--- START ---

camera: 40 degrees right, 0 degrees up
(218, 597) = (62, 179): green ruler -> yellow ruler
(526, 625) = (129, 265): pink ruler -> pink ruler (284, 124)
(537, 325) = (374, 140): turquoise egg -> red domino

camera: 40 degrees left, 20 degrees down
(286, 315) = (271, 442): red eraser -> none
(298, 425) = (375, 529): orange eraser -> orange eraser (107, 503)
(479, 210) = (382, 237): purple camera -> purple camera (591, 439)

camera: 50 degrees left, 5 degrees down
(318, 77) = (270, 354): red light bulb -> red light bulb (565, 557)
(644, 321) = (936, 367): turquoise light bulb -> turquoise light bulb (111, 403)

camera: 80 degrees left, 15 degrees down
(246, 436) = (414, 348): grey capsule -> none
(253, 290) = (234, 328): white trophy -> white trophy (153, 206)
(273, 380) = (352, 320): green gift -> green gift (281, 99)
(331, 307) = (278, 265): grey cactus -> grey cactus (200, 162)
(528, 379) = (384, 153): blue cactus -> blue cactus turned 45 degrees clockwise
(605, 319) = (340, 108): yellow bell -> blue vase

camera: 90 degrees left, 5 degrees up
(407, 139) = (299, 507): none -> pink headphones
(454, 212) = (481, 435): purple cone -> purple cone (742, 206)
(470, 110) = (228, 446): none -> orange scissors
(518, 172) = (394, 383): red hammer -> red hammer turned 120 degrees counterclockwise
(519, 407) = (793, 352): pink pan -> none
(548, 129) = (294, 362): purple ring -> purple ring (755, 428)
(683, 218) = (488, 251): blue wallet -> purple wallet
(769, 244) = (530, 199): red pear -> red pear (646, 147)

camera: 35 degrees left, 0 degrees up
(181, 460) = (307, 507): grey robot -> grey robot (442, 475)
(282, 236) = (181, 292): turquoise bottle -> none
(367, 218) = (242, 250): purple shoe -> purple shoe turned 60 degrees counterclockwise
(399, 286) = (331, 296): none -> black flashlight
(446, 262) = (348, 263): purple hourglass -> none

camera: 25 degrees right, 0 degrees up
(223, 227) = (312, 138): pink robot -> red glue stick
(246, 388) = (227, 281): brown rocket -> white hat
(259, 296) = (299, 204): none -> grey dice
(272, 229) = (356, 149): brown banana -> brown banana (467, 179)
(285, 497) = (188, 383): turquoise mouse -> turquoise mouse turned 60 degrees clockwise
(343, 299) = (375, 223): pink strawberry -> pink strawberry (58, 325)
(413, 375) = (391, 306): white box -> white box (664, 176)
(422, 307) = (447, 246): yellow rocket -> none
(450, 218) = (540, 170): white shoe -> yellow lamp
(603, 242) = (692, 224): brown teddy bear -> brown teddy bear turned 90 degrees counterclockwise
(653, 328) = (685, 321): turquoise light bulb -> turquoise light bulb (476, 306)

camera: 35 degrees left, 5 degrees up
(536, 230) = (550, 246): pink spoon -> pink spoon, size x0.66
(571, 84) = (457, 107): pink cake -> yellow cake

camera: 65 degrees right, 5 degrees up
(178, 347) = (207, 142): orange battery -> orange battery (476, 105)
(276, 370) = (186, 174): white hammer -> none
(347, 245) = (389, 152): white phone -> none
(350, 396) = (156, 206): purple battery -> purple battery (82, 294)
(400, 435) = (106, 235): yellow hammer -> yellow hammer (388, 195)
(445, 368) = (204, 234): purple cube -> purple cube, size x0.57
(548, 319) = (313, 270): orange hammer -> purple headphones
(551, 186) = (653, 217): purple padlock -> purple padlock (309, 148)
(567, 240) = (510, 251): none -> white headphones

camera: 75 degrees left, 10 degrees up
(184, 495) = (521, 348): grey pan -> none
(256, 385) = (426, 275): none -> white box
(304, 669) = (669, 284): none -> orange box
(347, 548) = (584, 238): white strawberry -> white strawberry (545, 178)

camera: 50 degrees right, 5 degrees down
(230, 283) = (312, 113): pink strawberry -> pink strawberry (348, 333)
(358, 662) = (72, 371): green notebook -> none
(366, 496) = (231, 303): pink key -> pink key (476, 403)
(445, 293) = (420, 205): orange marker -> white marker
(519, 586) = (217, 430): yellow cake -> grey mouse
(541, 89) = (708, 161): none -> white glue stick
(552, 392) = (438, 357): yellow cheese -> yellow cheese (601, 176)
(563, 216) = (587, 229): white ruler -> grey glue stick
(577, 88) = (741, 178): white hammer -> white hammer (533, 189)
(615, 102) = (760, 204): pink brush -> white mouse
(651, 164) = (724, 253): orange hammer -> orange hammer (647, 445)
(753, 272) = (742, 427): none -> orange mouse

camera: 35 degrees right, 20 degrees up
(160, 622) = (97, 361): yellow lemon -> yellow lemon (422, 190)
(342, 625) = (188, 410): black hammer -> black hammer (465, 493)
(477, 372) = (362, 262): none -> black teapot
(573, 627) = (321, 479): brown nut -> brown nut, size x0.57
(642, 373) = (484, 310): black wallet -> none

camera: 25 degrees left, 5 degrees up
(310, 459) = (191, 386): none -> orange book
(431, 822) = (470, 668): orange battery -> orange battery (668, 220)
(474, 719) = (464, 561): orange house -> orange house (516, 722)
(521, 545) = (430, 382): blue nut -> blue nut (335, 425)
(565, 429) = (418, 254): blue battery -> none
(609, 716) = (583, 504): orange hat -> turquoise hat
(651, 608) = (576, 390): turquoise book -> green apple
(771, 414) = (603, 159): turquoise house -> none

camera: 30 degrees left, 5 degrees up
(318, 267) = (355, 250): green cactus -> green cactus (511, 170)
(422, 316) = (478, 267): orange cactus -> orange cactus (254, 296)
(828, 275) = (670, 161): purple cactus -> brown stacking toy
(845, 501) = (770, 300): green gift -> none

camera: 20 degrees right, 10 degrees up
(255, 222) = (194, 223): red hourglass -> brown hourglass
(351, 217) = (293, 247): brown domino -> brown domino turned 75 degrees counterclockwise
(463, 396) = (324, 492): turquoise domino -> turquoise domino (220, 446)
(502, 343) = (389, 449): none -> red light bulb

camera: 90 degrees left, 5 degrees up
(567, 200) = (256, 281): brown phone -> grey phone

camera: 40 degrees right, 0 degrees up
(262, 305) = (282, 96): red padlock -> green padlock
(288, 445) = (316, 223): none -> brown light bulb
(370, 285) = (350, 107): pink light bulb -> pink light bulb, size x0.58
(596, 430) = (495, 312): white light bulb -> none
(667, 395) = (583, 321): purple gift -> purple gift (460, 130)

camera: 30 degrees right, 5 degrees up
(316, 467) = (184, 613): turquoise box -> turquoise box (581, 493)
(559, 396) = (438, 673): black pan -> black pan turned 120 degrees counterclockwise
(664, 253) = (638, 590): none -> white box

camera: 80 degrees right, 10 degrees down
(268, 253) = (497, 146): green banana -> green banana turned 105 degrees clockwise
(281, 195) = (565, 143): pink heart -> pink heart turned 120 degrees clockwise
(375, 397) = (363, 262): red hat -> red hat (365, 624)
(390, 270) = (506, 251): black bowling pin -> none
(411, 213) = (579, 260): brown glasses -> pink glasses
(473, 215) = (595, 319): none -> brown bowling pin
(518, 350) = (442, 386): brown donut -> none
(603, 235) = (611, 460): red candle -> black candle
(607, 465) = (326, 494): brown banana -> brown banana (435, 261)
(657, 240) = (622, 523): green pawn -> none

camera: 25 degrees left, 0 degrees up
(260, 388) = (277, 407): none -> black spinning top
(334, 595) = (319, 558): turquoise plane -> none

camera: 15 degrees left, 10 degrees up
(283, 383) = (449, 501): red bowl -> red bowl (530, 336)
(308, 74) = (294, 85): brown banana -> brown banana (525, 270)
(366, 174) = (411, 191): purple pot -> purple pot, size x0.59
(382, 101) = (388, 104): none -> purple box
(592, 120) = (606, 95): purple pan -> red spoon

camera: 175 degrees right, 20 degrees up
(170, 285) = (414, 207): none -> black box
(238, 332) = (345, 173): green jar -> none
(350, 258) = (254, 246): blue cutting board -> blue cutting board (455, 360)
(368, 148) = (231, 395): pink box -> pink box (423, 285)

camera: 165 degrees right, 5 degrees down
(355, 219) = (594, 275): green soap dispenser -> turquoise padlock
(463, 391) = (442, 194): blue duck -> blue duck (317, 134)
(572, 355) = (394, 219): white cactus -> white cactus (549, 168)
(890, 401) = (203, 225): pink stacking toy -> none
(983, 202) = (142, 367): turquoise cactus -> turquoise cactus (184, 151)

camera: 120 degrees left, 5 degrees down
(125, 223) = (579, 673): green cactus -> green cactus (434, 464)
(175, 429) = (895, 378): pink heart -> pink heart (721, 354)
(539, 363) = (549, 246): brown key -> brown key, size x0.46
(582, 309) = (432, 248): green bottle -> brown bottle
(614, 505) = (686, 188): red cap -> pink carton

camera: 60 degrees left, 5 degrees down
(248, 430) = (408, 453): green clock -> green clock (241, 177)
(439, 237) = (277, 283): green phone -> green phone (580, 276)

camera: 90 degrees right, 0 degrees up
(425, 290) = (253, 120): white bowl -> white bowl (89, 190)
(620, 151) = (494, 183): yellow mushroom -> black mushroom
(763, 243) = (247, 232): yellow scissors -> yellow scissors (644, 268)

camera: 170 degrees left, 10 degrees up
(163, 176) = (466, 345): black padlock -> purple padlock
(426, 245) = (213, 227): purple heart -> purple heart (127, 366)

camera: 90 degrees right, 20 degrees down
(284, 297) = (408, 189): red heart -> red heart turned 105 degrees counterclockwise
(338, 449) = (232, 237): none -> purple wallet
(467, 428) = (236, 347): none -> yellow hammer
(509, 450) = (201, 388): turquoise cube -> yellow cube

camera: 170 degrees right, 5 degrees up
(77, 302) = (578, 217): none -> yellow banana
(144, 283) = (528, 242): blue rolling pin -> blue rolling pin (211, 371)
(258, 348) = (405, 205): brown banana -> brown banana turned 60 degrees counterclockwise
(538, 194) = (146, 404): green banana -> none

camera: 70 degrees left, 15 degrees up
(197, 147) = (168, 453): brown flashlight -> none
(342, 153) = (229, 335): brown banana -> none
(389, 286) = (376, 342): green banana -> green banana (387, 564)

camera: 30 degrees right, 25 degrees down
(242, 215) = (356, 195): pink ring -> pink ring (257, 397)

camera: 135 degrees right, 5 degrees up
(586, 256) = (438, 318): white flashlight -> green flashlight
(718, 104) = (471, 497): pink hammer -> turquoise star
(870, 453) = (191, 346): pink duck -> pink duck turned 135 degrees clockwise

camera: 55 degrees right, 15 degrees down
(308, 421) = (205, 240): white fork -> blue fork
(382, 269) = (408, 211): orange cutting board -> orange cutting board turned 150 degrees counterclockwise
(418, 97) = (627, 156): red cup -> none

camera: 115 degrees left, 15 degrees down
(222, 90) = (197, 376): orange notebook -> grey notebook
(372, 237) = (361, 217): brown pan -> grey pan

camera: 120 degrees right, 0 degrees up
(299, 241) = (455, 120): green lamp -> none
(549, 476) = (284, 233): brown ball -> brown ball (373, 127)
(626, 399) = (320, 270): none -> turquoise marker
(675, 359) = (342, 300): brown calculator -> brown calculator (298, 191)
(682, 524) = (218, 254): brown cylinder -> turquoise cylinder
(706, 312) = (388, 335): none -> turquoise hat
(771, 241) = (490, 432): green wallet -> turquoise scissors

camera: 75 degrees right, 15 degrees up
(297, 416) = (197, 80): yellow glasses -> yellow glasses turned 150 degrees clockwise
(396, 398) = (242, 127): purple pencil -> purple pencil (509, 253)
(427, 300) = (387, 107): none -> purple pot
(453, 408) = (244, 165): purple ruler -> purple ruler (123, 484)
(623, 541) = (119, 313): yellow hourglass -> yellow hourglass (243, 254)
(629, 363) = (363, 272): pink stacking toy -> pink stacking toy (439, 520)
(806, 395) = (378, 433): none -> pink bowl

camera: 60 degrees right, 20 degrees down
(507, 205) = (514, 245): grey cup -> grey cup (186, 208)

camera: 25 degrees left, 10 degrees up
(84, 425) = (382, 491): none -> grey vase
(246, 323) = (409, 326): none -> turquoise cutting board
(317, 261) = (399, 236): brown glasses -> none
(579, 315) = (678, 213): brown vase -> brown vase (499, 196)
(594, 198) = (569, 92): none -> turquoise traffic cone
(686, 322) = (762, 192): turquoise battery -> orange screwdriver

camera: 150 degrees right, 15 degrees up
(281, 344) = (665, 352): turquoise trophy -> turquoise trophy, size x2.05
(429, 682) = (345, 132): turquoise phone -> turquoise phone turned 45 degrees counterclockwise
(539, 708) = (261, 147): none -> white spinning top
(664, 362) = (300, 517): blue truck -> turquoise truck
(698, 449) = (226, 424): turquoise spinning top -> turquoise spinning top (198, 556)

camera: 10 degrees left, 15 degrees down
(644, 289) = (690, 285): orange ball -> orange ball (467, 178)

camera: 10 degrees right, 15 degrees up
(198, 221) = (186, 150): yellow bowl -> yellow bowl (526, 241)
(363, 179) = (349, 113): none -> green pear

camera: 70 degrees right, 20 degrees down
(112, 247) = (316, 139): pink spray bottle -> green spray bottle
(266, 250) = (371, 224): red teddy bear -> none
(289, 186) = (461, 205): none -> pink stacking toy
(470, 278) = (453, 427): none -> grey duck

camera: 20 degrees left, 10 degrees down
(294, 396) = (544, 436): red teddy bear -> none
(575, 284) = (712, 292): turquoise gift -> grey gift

--- END ---

Lines from the one containing "camera: 20 degrees left, 10 degrees down" through the last line of the records, restated word for word: that is the whole response.

camera: 20 degrees left, 10 degrees down
(294, 396) = (544, 436): red teddy bear -> none
(575, 284) = (712, 292): turquoise gift -> grey gift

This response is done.